Data for this exercise section start

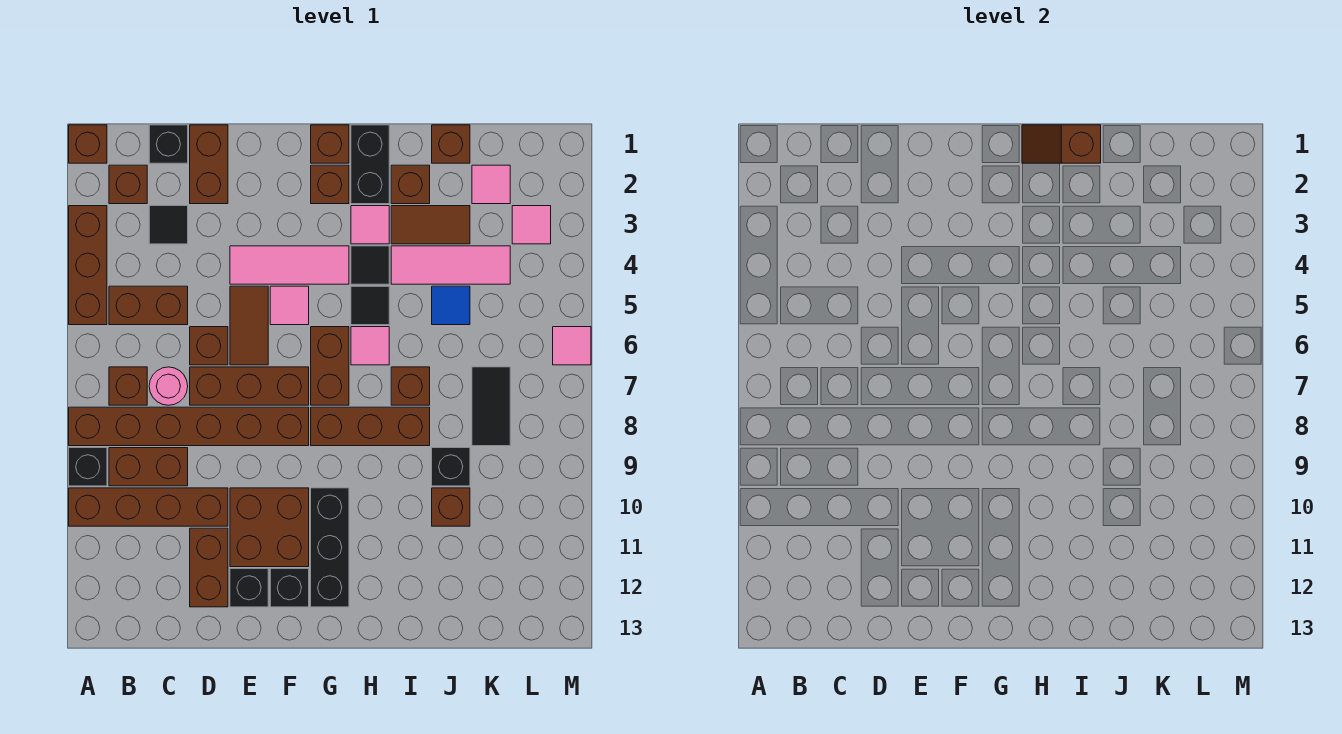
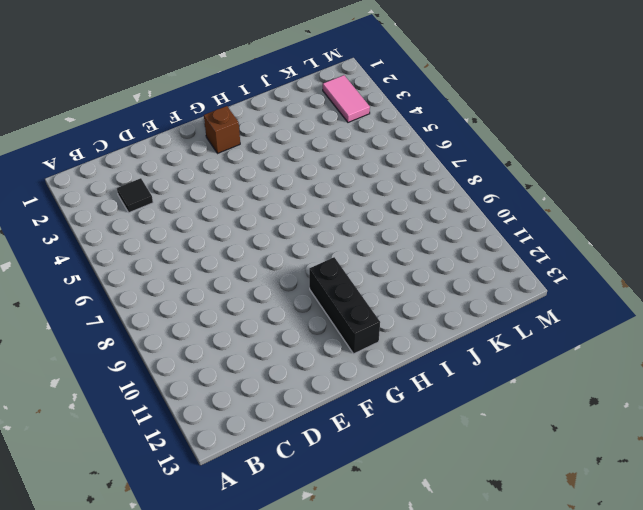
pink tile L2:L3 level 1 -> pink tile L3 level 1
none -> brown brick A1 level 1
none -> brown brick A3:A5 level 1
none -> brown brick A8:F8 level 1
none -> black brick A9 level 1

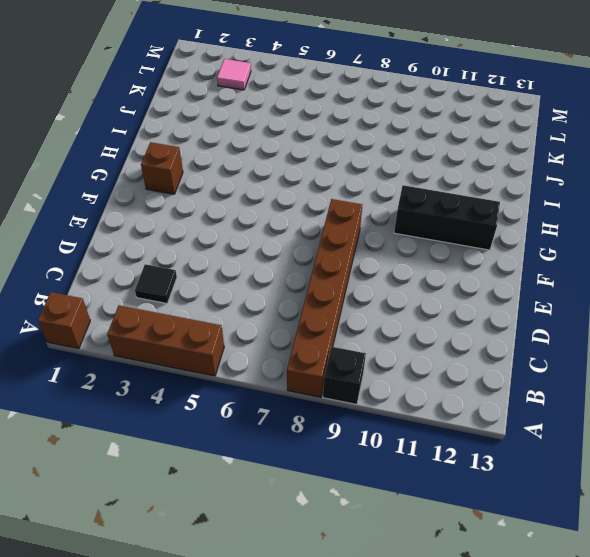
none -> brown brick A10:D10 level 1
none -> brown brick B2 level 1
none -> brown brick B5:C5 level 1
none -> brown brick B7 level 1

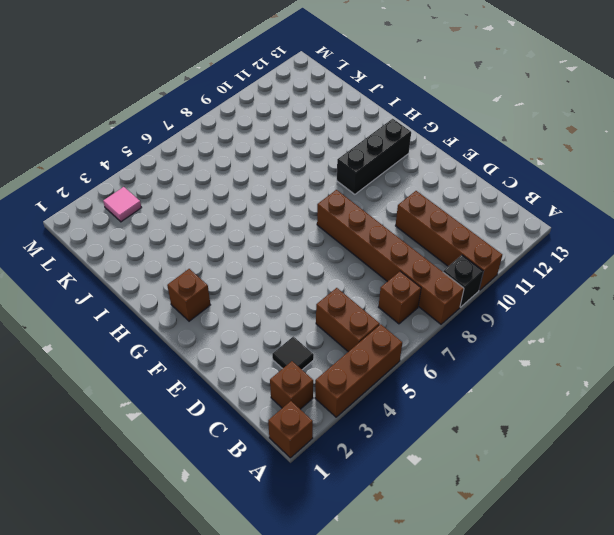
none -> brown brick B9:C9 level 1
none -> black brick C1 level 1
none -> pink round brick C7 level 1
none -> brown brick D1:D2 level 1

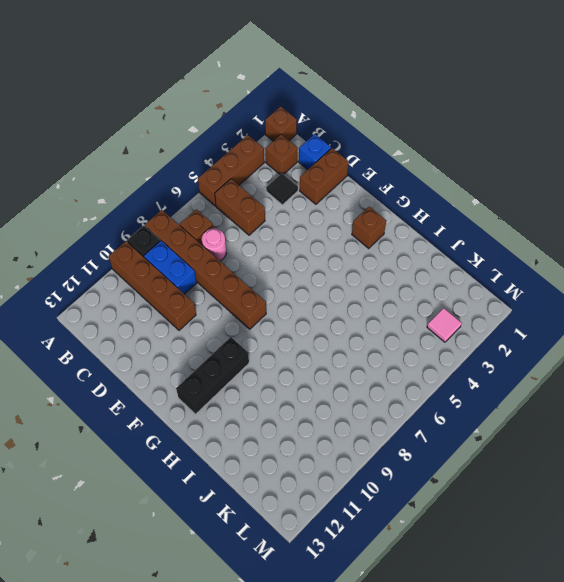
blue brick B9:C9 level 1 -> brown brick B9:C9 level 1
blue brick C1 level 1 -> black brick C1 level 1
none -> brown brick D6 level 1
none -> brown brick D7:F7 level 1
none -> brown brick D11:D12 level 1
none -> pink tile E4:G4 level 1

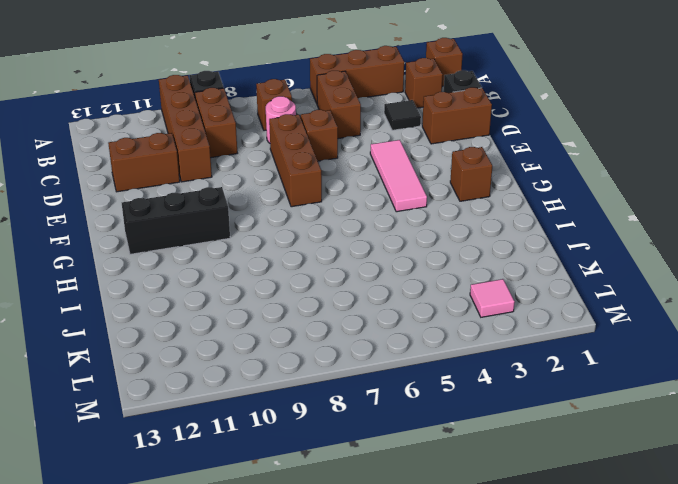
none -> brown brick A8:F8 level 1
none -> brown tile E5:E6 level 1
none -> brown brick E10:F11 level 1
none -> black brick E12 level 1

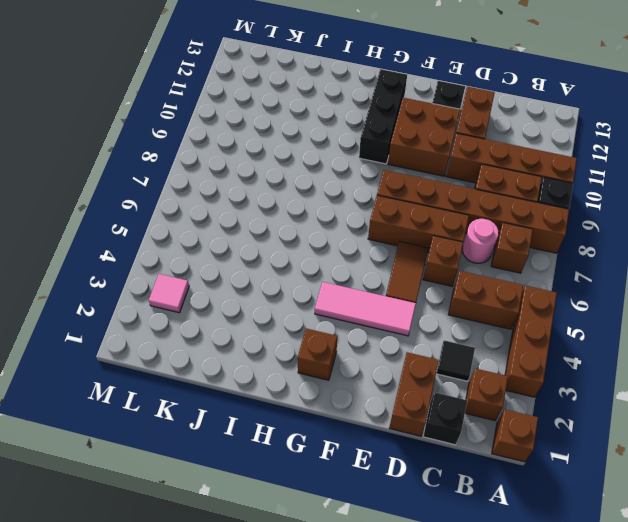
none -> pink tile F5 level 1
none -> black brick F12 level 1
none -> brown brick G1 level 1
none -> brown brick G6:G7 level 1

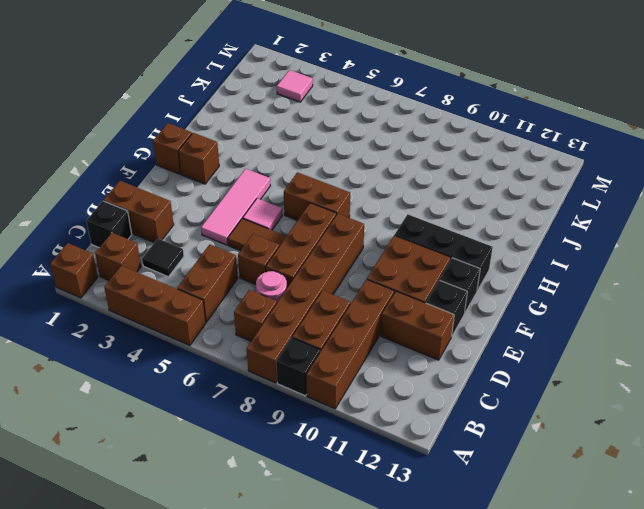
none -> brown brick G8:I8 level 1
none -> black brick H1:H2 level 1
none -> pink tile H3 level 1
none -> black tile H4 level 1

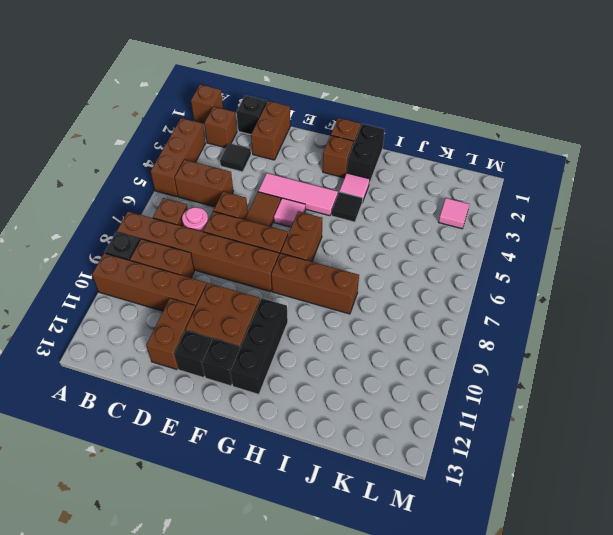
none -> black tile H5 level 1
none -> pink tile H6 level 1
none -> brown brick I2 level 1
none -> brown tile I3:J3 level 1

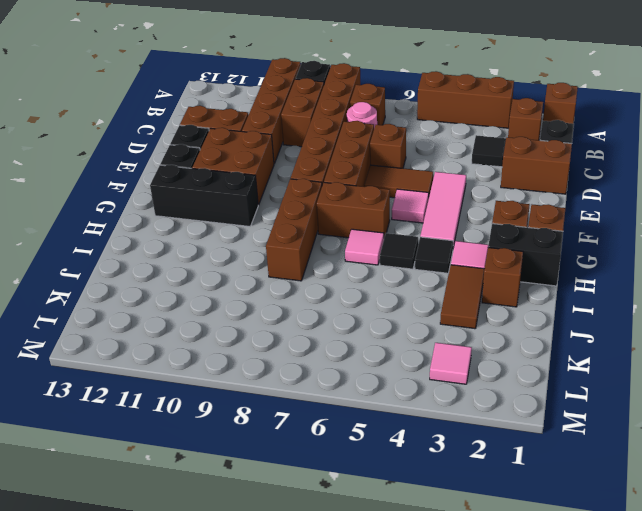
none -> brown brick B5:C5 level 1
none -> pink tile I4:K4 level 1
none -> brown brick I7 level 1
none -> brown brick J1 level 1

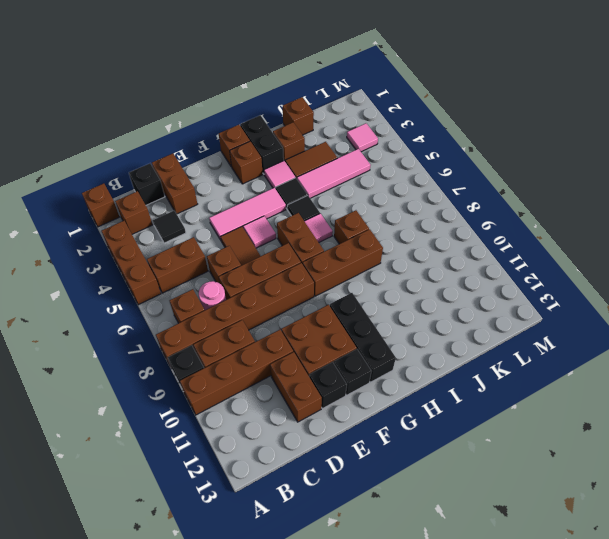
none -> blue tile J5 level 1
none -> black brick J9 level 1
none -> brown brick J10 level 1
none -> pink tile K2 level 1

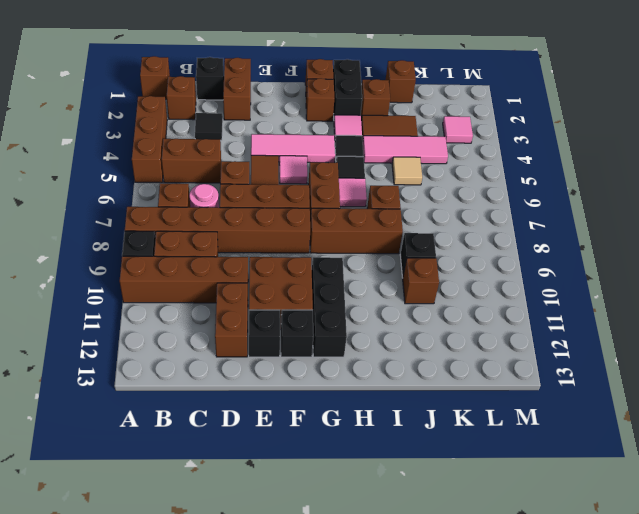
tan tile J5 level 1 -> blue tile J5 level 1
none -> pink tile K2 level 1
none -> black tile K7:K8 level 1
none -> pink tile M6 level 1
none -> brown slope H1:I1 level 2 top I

Data for this exercise section end
Data for this exercise section start

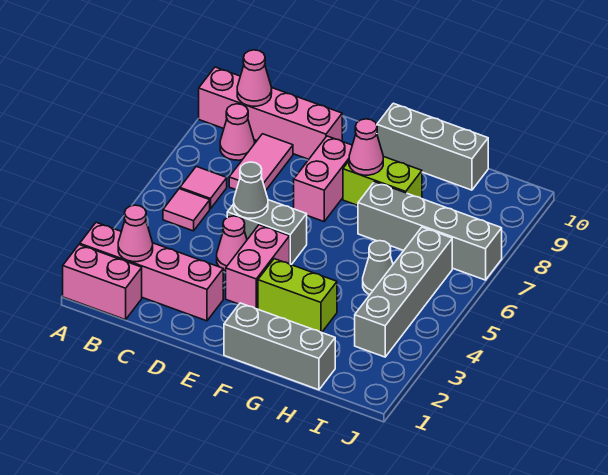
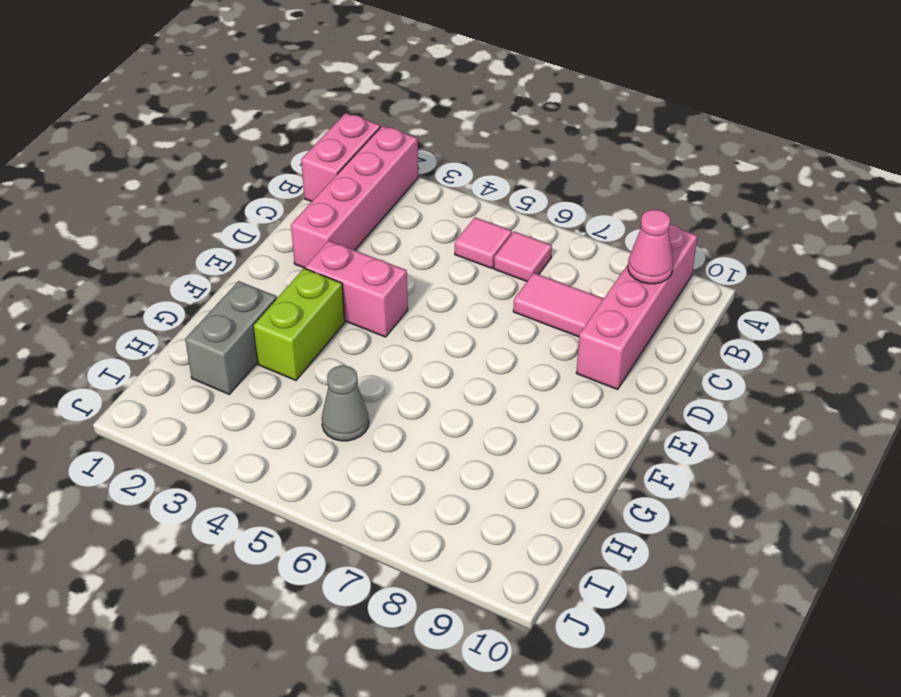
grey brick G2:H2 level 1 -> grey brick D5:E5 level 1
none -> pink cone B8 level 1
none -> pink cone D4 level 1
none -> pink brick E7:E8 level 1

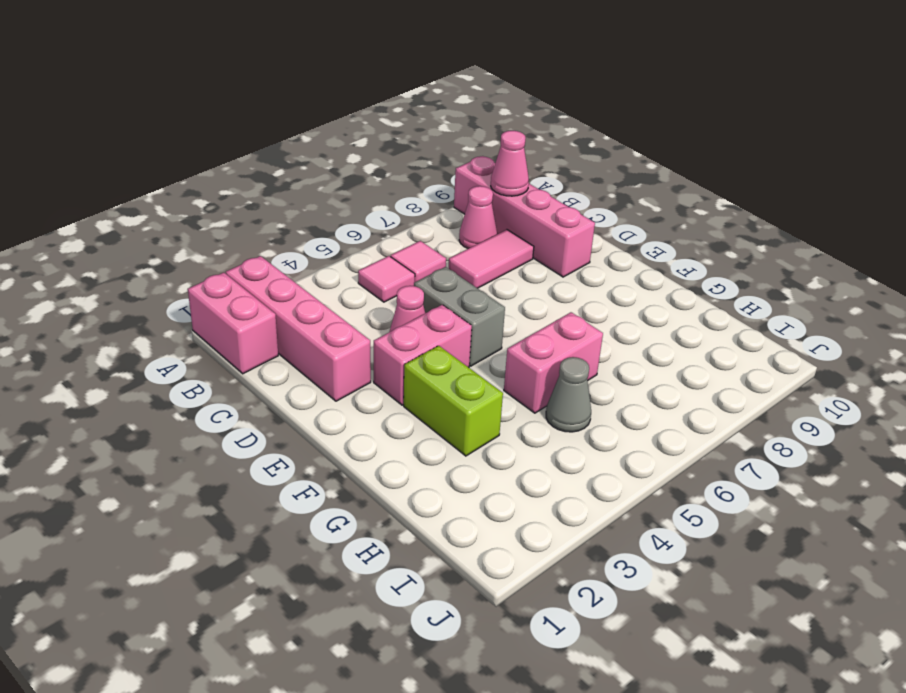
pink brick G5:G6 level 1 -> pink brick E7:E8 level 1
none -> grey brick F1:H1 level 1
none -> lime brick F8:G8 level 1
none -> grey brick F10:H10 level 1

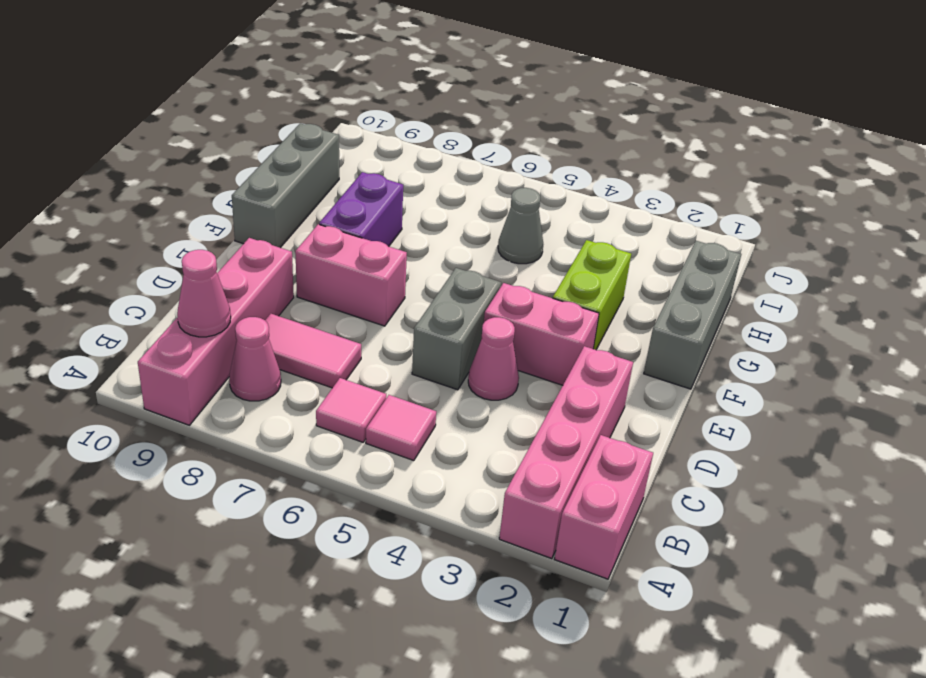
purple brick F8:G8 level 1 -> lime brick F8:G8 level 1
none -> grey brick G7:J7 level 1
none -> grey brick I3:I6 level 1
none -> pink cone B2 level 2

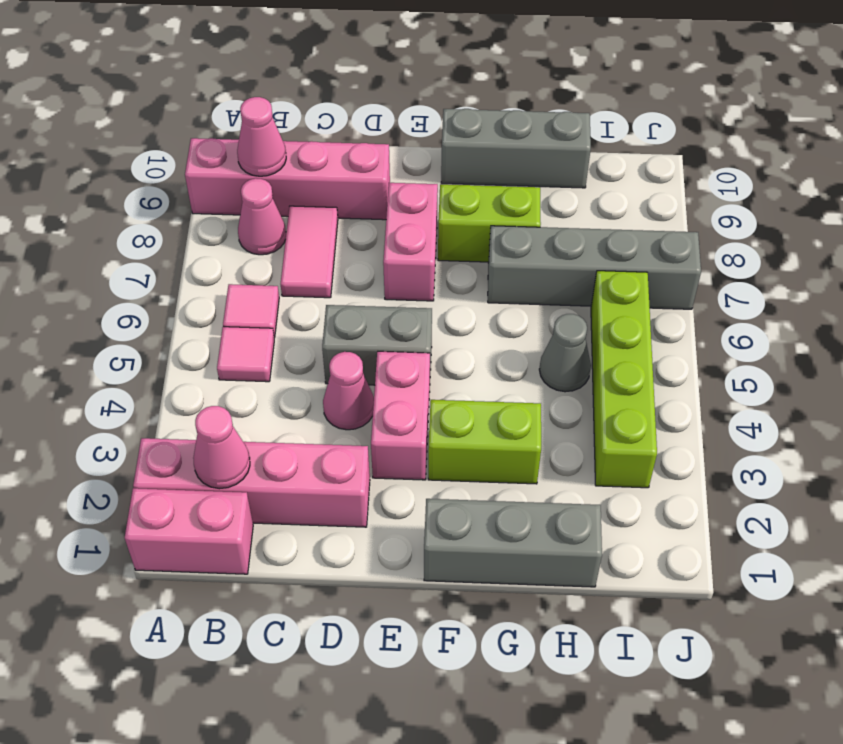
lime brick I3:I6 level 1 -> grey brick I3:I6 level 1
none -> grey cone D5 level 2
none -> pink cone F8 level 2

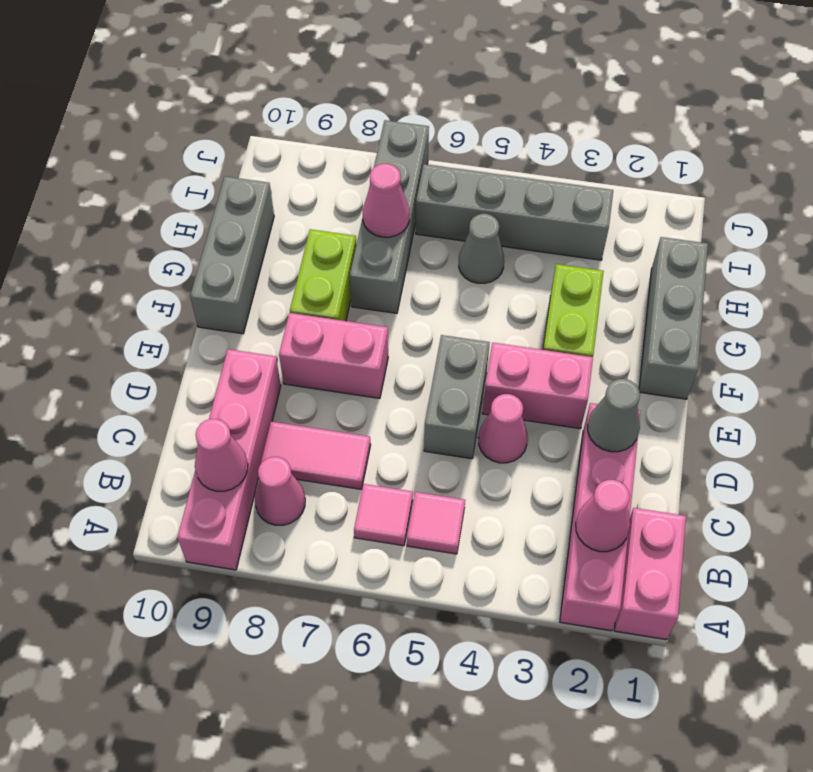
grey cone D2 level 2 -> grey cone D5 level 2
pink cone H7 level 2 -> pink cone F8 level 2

Data for this exercise section end

= Exercise details =
With the pictures omitted, print the lines above exactly, beginning at the line with "none -> brown brick D11:D12 level 1" and going on through the line with "none -> black tile H4 level 1".

= Completed task =
none -> brown brick D11:D12 level 1
none -> pink tile E4:G4 level 1

none -> brown brick A8:F8 level 1
none -> brown tile E5:E6 level 1
none -> brown brick E10:F11 level 1
none -> black brick E12 level 1

none -> pink tile F5 level 1
none -> black brick F12 level 1
none -> brown brick G1 level 1
none -> brown brick G6:G7 level 1

none -> brown brick G8:I8 level 1
none -> black brick H1:H2 level 1
none -> pink tile H3 level 1
none -> black tile H4 level 1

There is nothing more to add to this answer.